● **Task statement**
Among the records below, how many lines contain "switch"? State the number and nothing more.

*** Extracted data Section Begins ***

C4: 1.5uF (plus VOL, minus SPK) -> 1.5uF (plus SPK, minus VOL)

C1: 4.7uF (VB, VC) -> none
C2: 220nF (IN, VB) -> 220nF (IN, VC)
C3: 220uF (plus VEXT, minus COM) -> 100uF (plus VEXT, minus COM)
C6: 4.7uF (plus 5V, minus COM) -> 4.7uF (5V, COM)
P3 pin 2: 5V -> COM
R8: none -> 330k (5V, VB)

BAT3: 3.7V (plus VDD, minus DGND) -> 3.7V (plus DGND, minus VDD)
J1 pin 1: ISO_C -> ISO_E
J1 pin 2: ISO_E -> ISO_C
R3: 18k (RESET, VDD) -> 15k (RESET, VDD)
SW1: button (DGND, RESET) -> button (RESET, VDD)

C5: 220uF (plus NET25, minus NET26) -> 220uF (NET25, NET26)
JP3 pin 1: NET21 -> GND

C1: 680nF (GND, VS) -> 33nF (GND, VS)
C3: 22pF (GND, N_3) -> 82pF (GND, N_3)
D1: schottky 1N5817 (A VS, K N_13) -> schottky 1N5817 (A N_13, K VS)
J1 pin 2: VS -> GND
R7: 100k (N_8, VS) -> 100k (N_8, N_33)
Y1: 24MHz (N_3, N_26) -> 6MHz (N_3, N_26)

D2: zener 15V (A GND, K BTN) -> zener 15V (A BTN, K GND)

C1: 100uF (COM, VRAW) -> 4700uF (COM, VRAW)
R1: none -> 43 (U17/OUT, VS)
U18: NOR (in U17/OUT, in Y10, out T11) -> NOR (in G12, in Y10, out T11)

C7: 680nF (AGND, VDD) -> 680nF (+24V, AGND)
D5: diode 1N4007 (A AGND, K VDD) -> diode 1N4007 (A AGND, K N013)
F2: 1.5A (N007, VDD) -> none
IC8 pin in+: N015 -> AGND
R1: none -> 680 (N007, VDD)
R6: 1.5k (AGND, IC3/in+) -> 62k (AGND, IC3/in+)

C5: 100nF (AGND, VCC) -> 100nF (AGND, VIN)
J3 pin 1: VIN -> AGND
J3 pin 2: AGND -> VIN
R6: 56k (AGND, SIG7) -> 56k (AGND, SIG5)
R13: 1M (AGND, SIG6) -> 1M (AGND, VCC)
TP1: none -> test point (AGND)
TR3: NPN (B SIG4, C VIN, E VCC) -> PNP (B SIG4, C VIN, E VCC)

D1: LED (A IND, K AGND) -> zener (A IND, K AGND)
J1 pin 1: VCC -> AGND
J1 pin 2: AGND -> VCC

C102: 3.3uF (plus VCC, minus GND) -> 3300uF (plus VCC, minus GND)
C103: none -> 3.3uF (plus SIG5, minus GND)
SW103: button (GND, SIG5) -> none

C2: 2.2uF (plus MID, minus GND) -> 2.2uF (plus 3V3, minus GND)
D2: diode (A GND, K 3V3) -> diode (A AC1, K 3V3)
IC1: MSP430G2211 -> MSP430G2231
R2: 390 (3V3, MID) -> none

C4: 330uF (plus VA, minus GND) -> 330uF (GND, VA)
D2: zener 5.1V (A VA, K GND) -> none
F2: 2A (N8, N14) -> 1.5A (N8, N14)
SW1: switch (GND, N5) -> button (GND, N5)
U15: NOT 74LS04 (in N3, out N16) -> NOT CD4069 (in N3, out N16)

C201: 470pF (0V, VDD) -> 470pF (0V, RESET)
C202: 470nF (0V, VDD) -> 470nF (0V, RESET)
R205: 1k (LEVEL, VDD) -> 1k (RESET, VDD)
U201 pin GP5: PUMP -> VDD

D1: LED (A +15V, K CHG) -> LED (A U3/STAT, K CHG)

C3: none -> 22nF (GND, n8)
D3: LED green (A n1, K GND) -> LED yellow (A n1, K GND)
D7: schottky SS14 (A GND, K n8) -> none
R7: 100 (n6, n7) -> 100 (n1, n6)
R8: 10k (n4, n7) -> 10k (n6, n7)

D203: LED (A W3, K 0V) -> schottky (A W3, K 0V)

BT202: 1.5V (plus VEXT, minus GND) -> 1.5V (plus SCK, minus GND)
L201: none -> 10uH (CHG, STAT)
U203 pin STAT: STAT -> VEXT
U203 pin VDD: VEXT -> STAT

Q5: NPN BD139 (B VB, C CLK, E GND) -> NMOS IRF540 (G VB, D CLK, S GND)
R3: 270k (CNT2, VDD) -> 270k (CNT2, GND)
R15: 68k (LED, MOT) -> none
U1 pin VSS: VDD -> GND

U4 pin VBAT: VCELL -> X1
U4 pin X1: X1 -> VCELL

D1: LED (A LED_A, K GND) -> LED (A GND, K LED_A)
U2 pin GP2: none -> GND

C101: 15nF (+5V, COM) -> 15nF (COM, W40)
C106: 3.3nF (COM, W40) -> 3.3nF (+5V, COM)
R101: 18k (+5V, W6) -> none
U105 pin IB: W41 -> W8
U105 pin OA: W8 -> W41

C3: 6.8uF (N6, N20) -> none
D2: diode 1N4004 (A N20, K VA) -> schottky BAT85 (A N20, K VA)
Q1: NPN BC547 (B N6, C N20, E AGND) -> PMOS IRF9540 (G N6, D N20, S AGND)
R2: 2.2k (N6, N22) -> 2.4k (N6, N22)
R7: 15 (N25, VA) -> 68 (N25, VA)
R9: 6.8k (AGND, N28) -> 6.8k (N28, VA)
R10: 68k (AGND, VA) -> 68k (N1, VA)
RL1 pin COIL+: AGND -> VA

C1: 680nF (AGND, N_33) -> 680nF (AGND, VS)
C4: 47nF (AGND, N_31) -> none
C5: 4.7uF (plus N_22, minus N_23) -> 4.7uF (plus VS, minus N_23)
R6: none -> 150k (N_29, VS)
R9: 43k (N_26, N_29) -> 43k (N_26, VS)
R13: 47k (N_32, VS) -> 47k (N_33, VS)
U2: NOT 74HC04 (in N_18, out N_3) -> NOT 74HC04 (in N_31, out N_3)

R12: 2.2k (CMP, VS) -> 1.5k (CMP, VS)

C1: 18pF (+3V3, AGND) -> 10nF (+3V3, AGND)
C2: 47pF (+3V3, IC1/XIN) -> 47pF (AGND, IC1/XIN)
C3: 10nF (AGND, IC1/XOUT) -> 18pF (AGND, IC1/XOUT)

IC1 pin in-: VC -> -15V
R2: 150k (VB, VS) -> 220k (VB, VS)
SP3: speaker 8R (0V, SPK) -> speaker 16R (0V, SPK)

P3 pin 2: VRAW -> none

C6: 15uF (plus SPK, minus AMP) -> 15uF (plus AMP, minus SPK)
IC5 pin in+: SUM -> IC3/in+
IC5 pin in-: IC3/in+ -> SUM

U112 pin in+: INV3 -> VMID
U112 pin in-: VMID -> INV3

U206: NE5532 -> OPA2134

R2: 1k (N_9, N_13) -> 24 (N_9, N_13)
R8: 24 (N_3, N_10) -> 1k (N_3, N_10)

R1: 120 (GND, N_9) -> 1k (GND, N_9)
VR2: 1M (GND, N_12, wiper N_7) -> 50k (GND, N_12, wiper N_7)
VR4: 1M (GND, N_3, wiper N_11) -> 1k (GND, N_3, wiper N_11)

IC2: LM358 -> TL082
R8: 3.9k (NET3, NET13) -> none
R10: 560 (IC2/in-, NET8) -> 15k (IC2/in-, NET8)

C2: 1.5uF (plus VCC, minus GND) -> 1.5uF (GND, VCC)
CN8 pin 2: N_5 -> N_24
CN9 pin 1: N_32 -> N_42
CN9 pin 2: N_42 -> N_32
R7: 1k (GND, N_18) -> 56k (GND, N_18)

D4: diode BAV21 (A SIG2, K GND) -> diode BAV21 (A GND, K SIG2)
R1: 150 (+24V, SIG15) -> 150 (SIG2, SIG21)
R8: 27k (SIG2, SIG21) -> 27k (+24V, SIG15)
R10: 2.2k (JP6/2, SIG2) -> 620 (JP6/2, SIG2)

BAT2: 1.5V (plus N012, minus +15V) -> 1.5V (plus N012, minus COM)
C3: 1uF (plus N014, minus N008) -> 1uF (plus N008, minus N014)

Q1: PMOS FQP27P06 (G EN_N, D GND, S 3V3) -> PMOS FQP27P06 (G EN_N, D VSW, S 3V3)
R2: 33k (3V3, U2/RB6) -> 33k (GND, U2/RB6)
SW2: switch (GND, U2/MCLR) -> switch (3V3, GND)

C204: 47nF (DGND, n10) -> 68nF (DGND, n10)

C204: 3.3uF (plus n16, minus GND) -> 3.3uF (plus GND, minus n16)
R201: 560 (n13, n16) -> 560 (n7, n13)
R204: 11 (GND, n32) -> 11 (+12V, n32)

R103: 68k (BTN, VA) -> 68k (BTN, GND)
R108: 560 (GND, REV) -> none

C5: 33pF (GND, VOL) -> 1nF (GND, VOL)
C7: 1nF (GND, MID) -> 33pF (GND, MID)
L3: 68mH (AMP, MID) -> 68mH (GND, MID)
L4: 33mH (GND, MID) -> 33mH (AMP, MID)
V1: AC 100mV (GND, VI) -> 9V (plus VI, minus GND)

*** Extracted data Section Ends ***

● **Answer section**
2